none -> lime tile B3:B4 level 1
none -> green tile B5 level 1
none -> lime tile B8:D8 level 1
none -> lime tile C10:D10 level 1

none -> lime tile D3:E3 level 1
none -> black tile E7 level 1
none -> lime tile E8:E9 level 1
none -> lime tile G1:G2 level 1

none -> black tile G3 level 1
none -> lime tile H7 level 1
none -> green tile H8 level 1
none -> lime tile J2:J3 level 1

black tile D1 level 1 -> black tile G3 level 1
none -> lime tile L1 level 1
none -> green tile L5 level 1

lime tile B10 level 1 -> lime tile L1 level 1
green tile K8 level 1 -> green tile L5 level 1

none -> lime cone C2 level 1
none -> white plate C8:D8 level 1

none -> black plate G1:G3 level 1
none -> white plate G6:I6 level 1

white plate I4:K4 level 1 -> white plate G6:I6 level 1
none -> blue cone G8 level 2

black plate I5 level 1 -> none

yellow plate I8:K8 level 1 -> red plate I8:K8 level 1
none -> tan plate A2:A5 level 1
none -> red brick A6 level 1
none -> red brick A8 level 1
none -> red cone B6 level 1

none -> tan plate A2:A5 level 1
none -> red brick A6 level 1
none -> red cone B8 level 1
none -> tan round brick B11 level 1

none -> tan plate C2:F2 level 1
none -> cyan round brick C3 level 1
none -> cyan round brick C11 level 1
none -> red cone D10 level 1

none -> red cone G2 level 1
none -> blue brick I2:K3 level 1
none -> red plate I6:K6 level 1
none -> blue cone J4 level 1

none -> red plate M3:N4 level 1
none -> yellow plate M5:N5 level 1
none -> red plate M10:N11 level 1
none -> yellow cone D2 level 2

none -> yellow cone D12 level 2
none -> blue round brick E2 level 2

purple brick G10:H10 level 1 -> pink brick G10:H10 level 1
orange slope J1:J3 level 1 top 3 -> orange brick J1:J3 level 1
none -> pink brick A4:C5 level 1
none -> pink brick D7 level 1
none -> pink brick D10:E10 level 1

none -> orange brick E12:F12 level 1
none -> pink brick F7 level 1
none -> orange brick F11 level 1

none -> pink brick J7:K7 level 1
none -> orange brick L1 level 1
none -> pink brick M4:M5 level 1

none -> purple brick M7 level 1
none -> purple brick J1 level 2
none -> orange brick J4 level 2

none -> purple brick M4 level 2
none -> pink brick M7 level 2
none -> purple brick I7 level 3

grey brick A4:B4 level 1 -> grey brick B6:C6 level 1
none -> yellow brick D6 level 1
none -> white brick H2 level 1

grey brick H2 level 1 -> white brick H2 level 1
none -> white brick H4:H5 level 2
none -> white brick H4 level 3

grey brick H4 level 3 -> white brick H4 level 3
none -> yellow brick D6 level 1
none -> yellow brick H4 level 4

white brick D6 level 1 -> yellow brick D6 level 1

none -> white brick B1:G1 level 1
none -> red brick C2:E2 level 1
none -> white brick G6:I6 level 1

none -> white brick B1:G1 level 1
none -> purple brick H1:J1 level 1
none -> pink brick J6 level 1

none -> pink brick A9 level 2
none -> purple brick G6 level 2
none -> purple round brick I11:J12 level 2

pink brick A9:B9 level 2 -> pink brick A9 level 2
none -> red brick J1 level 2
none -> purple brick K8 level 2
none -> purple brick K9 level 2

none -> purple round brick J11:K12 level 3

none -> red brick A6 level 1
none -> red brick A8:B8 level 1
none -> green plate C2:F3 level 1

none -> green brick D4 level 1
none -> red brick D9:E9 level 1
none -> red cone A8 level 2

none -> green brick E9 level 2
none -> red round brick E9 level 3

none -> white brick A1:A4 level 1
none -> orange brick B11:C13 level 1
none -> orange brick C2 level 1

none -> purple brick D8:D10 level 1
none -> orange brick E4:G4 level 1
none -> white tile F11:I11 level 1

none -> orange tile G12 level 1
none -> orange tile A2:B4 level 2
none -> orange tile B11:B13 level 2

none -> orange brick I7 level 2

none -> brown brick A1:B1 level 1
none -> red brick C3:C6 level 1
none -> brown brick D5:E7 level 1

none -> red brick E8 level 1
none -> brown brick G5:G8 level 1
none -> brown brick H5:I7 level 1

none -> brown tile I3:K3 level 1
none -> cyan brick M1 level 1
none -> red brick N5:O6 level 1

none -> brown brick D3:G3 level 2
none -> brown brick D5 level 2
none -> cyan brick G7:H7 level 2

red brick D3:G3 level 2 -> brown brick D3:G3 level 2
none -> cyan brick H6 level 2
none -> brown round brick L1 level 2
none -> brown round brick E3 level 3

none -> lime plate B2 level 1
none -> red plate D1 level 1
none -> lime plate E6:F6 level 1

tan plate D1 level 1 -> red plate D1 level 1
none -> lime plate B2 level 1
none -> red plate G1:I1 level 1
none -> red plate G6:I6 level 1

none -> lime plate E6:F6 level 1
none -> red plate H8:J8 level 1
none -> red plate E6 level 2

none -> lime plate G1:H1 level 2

....................

* [Work required]:
Would you return all of the material exactly as written?

* [Final answer]:
none -> lime tile B3:B4 level 1
none -> green tile B5 level 1
none -> lime tile B8:D8 level 1
none -> lime tile C10:D10 level 1

none -> lime tile D3:E3 level 1
none -> black tile E7 level 1
none -> lime tile E8:E9 level 1
none -> lime tile G1:G2 level 1

none -> black tile G3 level 1
none -> lime tile H7 level 1
none -> green tile H8 level 1
none -> lime tile J2:J3 level 1

black tile D1 level 1 -> black tile G3 level 1
none -> lime tile L1 level 1
none -> green tile L5 level 1

lime tile B10 level 1 -> lime tile L1 level 1
green tile K8 level 1 -> green tile L5 level 1

none -> lime cone C2 level 1
none -> white plate C8:D8 level 1

none -> black plate G1:G3 level 1
none -> white plate G6:I6 level 1

white plate I4:K4 level 1 -> white plate G6:I6 level 1
none -> blue cone G8 level 2

black plate I5 level 1 -> none

yellow plate I8:K8 level 1 -> red plate I8:K8 level 1
none -> tan plate A2:A5 level 1
none -> red brick A6 level 1
none -> red brick A8 level 1
none -> red cone B6 level 1

none -> tan plate A2:A5 level 1
none -> red brick A6 level 1
none -> red cone B8 level 1
none -> tan round brick B11 level 1

none -> tan plate C2:F2 level 1
none -> cyan round brick C3 level 1
none -> cyan round brick C11 level 1
none -> red cone D10 level 1

none -> red cone G2 level 1
none -> blue brick I2:K3 level 1
none -> red plate I6:K6 level 1
none -> blue cone J4 level 1

none -> red plate M3:N4 level 1
none -> yellow plate M5:N5 level 1
none -> red plate M10:N11 level 1
none -> yellow cone D2 level 2

none -> yellow cone D12 level 2
none -> blue round brick E2 level 2

purple brick G10:H10 level 1 -> pink brick G10:H10 level 1
orange slope J1:J3 level 1 top 3 -> orange brick J1:J3 level 1
none -> pink brick A4:C5 level 1
none -> pink brick D7 level 1
none -> pink brick D10:E10 level 1

none -> orange brick E12:F12 level 1
none -> pink brick F7 level 1
none -> orange brick F11 level 1

none -> pink brick J7:K7 level 1
none -> orange brick L1 level 1
none -> pink brick M4:M5 level 1

none -> purple brick M7 level 1
none -> purple brick J1 level 2
none -> orange brick J4 level 2

none -> purple brick M4 level 2
none -> pink brick M7 level 2
none -> purple brick I7 level 3

grey brick A4:B4 level 1 -> grey brick B6:C6 level 1
none -> yellow brick D6 level 1
none -> white brick H2 level 1

grey brick H2 level 1 -> white brick H2 level 1
none -> white brick H4:H5 level 2
none -> white brick H4 level 3

grey brick H4 level 3 -> white brick H4 level 3
none -> yellow brick D6 level 1
none -> yellow brick H4 level 4

white brick D6 level 1 -> yellow brick D6 level 1

none -> white brick B1:G1 level 1
none -> red brick C2:E2 level 1
none -> white brick G6:I6 level 1

none -> white brick B1:G1 level 1
none -> purple brick H1:J1 level 1
none -> pink brick J6 level 1

none -> pink brick A9 level 2
none -> purple brick G6 level 2
none -> purple round brick I11:J12 level 2

pink brick A9:B9 level 2 -> pink brick A9 level 2
none -> red brick J1 level 2
none -> purple brick K8 level 2
none -> purple brick K9 level 2

none -> purple round brick J11:K12 level 3

none -> red brick A6 level 1
none -> red brick A8:B8 level 1
none -> green plate C2:F3 level 1

none -> green brick D4 level 1
none -> red brick D9:E9 level 1
none -> red cone A8 level 2

none -> green brick E9 level 2
none -> red round brick E9 level 3

none -> white brick A1:A4 level 1
none -> orange brick B11:C13 level 1
none -> orange brick C2 level 1

none -> purple brick D8:D10 level 1
none -> orange brick E4:G4 level 1
none -> white tile F11:I11 level 1

none -> orange tile G12 level 1
none -> orange tile A2:B4 level 2
none -> orange tile B11:B13 level 2

none -> orange brick I7 level 2

none -> brown brick A1:B1 level 1
none -> red brick C3:C6 level 1
none -> brown brick D5:E7 level 1

none -> red brick E8 level 1
none -> brown brick G5:G8 level 1
none -> brown brick H5:I7 level 1

none -> brown tile I3:K3 level 1
none -> cyan brick M1 level 1
none -> red brick N5:O6 level 1

none -> brown brick D3:G3 level 2
none -> brown brick D5 level 2
none -> cyan brick G7:H7 level 2

red brick D3:G3 level 2 -> brown brick D3:G3 level 2
none -> cyan brick H6 level 2
none -> brown round brick L1 level 2
none -> brown round brick E3 level 3

none -> lime plate B2 level 1
none -> red plate D1 level 1
none -> lime plate E6:F6 level 1

tan plate D1 level 1 -> red plate D1 level 1
none -> lime plate B2 level 1
none -> red plate G1:I1 level 1
none -> red plate G6:I6 level 1

none -> lime plate E6:F6 level 1
none -> red plate H8:J8 level 1
none -> red plate E6 level 2

none -> lime plate G1:H1 level 2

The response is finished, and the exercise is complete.